## THE DATA
::::
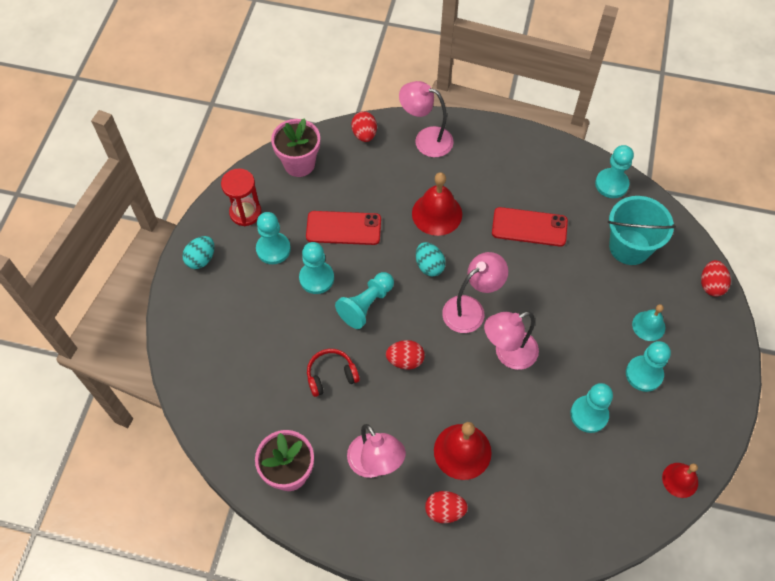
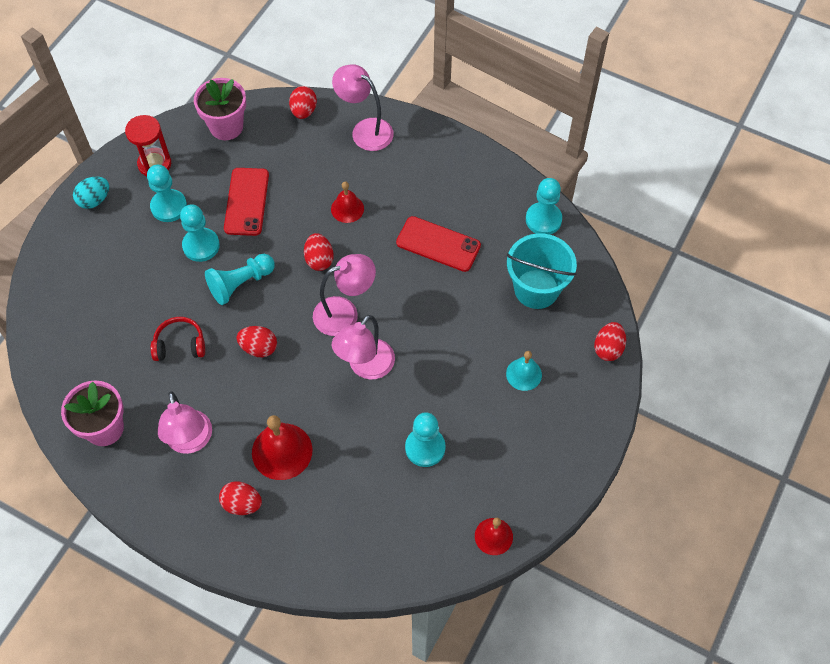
camera: 15 degrees right, 0 degrees up
red phone [306,211,381,245] -> red phone turned 75 degrees clockwise [224,168,269,236]
red bell [412,172,462,236] -> red bell [331,182,364,223], size x0.61
turquoise egg [416,242,446,277] -> red egg [304,233,334,271]
pink lamp [484,311,539,370] -> pink lamp turned 45 degrees counterclockwise [332,315,395,380]
turquoise pawn [626,341,671,392] -> none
::::
## WHAT THE TASK REQUIRES
Within the entries, count the lines that contain the word "turquoise". Give that number and no more.

## FINISHED EXERCISE
2